[Object tracking records]

* * *

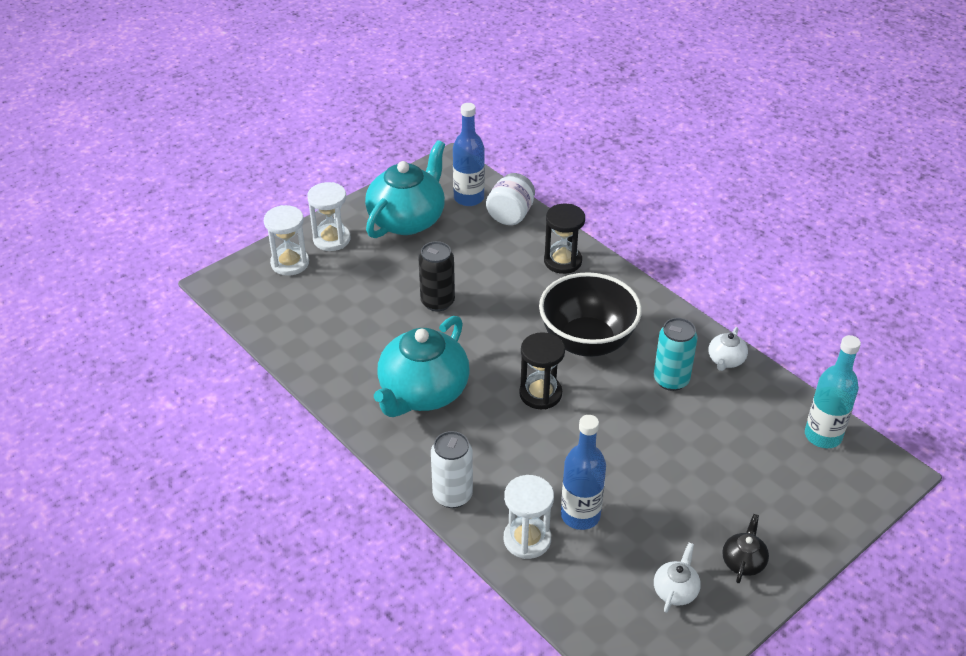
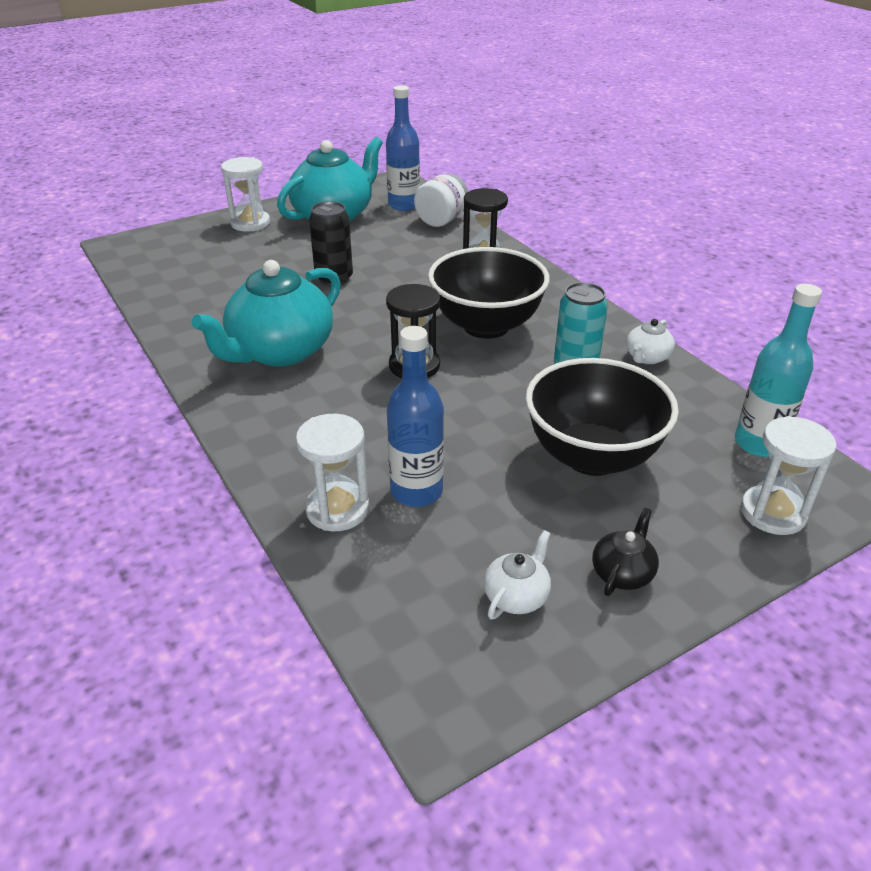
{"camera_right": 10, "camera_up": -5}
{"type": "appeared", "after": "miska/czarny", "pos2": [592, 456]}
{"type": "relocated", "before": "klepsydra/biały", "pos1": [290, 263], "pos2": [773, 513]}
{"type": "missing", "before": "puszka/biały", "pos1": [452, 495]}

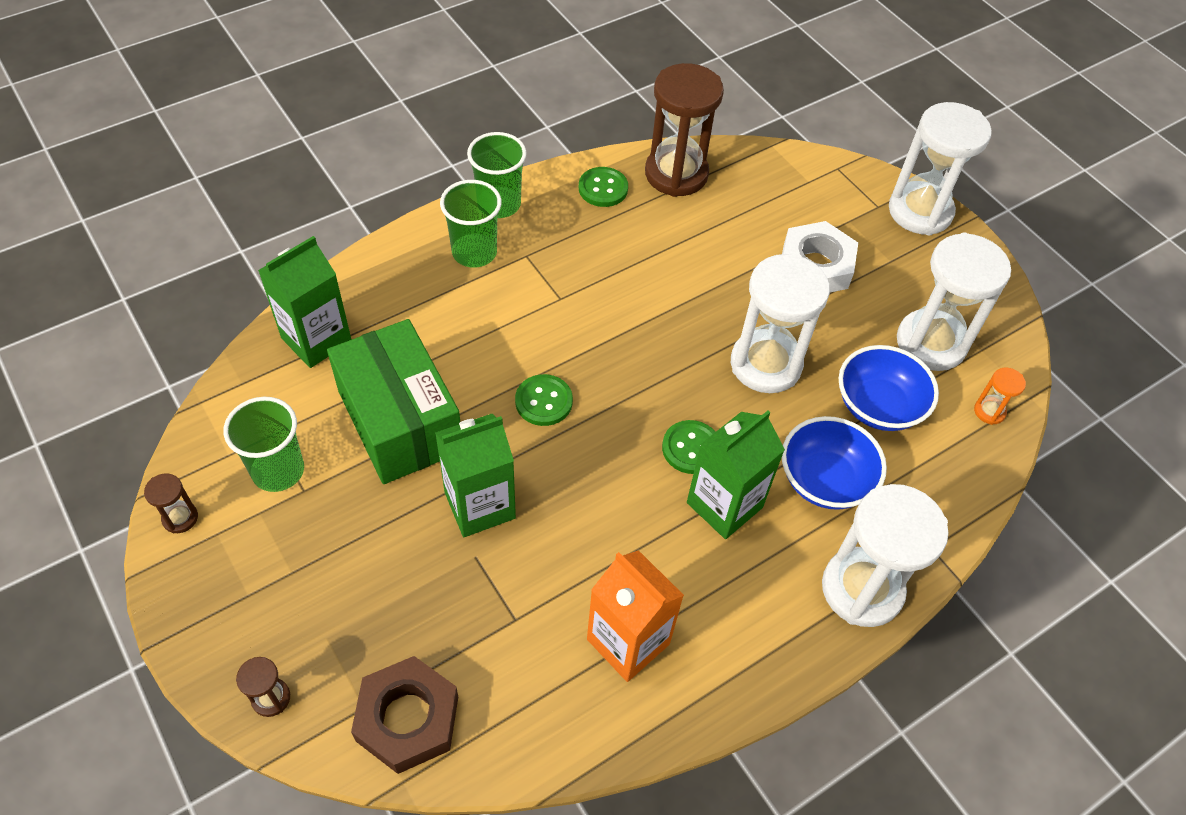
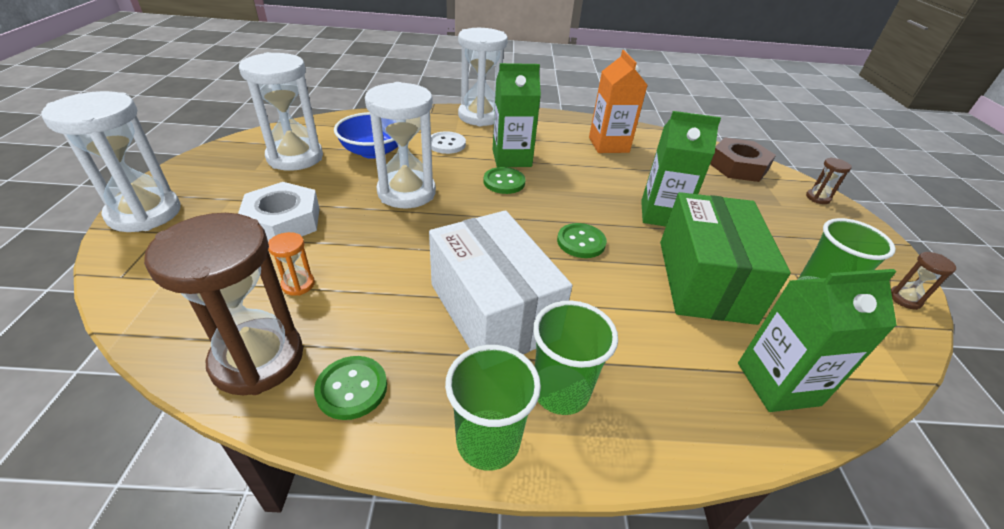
{"camera_right": -145, "camera_up": -15}
{"type": "relocated", "before": "klepsydra/pomarańczowy", "pos1": [989, 411], "pos2": [298, 284]}
{"type": "appeared", "after": "pudełko/biały", "pos2": [493, 311]}
{"type": "exchanged", "before": "miska/niebieski", "after": "guzik/biały", "pos1": [825, 480], "pos2": [446, 144]}

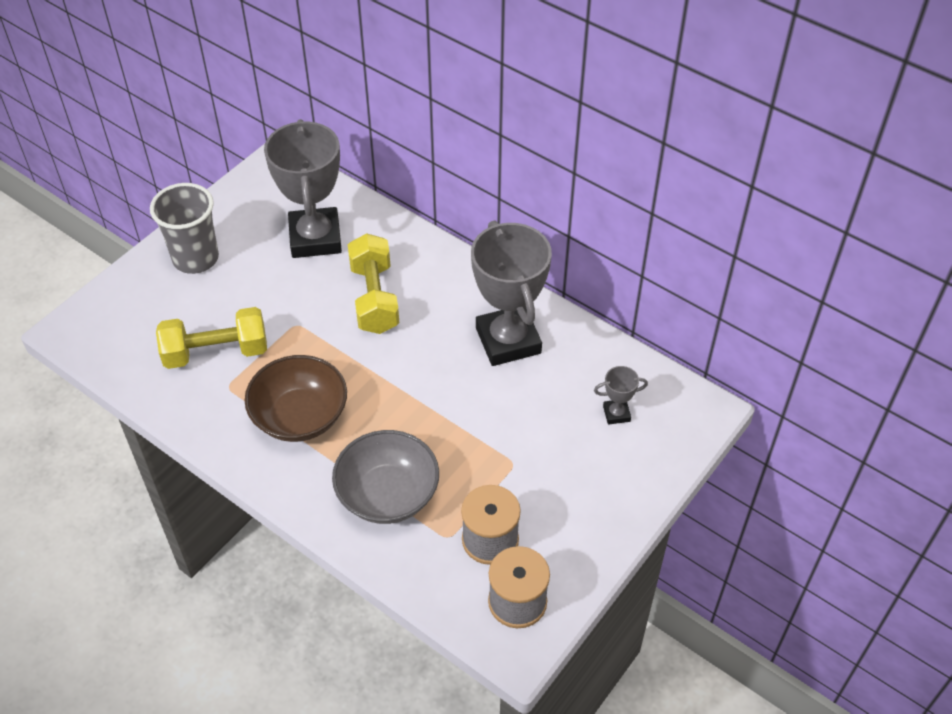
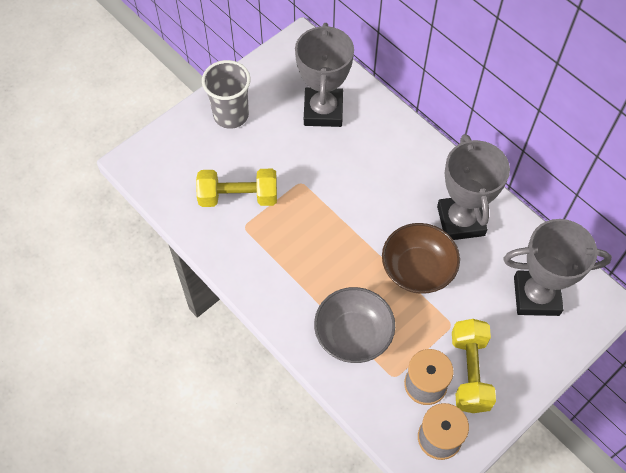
{"camera_right": 10, "camera_up": 10}
{"type": "relocated", "before": "miska/brązowy", "pos1": [300, 416], "pos2": [417, 269]}
{"type": "relocated", "before": "hantel/żółty", "pos1": [374, 298], "pos2": [470, 372]}
{"type": "size", "before": "puchar/szary", "pos1": [616, 414], "pos2": [536, 296], "scale": 2.36}

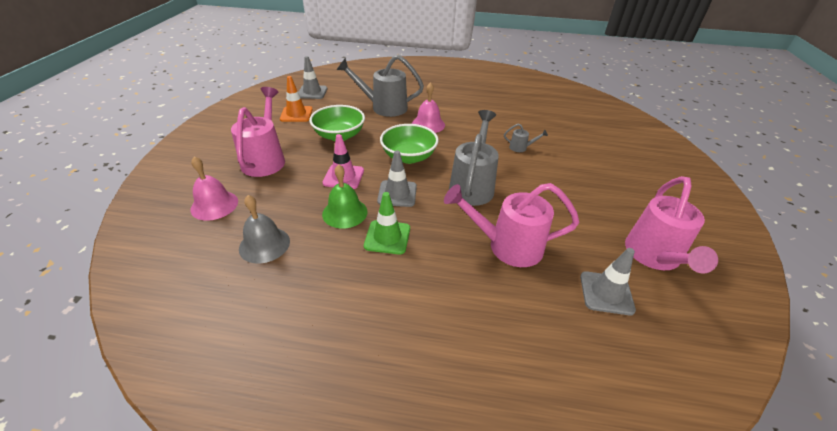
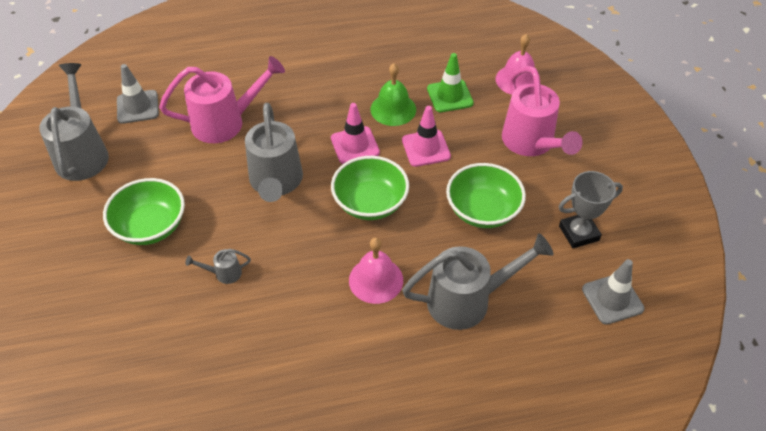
{"camera_right": 160, "camera_up": 10}
{"type": "colour", "before": "konewka/różowy", "after": "konewka/szary", "pos1": [654, 256], "pos2": [82, 153]}
{"type": "appeared", "after": "miska/zielony", "pos2": [150, 226]}
{"type": "colour", "before": "pachołek/szary", "after": "pachołek/różowy", "pos1": [397, 194], "pos2": [355, 145]}
{"type": "relocated", "before": "pachołek/zielony", "pos1": [387, 237], "pos2": [450, 96]}
{"type": "exchanged", "before": "pachołek/pomarańczowy", "after": "puchar/szary", "pos1": [296, 114], "pos2": [578, 233]}
{"type": "missing", "before": "dzwonek/szary", "pos1": [264, 244]}

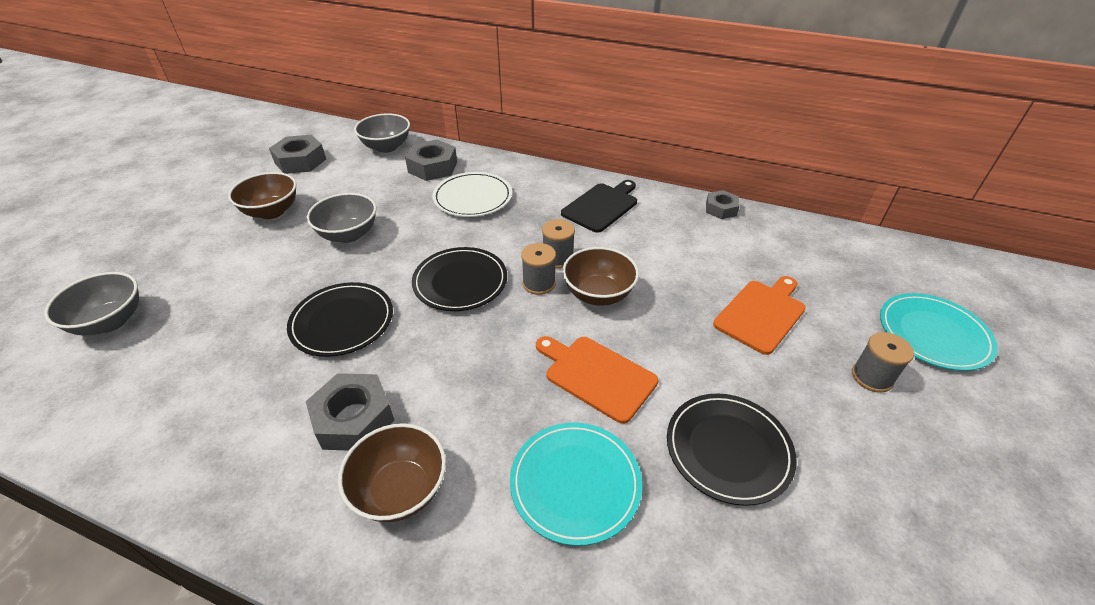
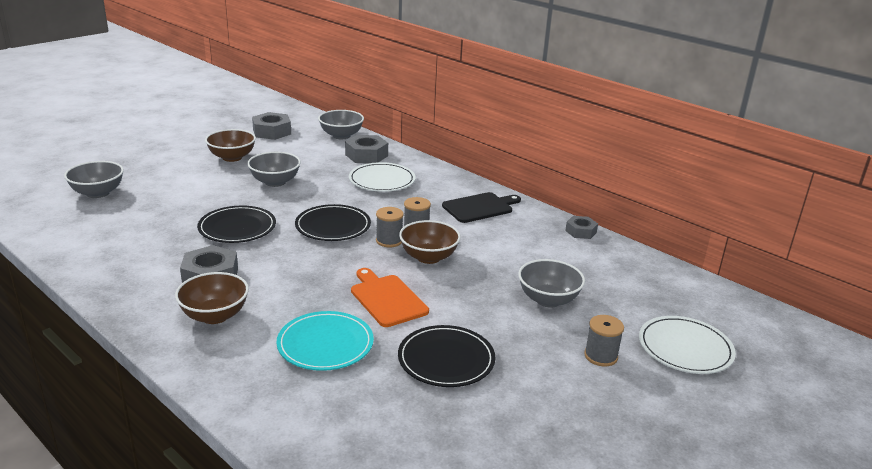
{"camera_right": 20, "camera_up": -15}
{"type": "exchanged", "before": "deska do krojenia/pomarańczowy", "after": "miska/szary", "pos1": [761, 314], "pos2": [548, 300]}
{"type": "colour", "before": "talerz/turkusowy", "after": "talerz/biały", "pos1": [933, 334], "pos2": [685, 348]}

* * *

Now reproduce all of the entries precisely, with no pictures in the copy.

**Response for this exercise**
{"camera_right": 10, "camera_up": -5}
{"type": "appeared", "after": "miska/czarny", "pos2": [592, 456]}
{"type": "relocated", "before": "klepsydra/biały", "pos1": [290, 263], "pos2": [773, 513]}
{"type": "missing", "before": "puszka/biały", "pos1": [452, 495]}

{"camera_right": -145, "camera_up": -15}
{"type": "relocated", "before": "klepsydra/pomarańczowy", "pos1": [989, 411], "pos2": [298, 284]}
{"type": "appeared", "after": "pudełko/biały", "pos2": [493, 311]}
{"type": "exchanged", "before": "miska/niebieski", "after": "guzik/biały", "pos1": [825, 480], "pos2": [446, 144]}

{"camera_right": 10, "camera_up": 10}
{"type": "relocated", "before": "miska/brązowy", "pos1": [300, 416], "pos2": [417, 269]}
{"type": "relocated", "before": "hantel/żółty", "pos1": [374, 298], "pos2": [470, 372]}
{"type": "size", "before": "puchar/szary", "pos1": [616, 414], "pos2": [536, 296], "scale": 2.36}

{"camera_right": 160, "camera_up": 10}
{"type": "colour", "before": "konewka/różowy", "after": "konewka/szary", "pos1": [654, 256], "pos2": [82, 153]}
{"type": "appeared", "after": "miska/zielony", "pos2": [150, 226]}
{"type": "colour", "before": "pachołek/szary", "after": "pachołek/różowy", "pos1": [397, 194], "pos2": [355, 145]}
{"type": "relocated", "before": "pachołek/zielony", "pos1": [387, 237], "pos2": [450, 96]}
{"type": "exchanged", "before": "pachołek/pomarańczowy", "after": "puchar/szary", "pos1": [296, 114], "pos2": [578, 233]}
{"type": "missing", "before": "dzwonek/szary", "pos1": [264, 244]}

{"camera_right": 20, "camera_up": -15}
{"type": "exchanged", "before": "deska do krojenia/pomarańczowy", "after": "miska/szary", "pos1": [761, 314], "pos2": [548, 300]}
{"type": "colour", "before": "talerz/turkusowy", "after": "talerz/biały", "pos1": [933, 334], "pos2": [685, 348]}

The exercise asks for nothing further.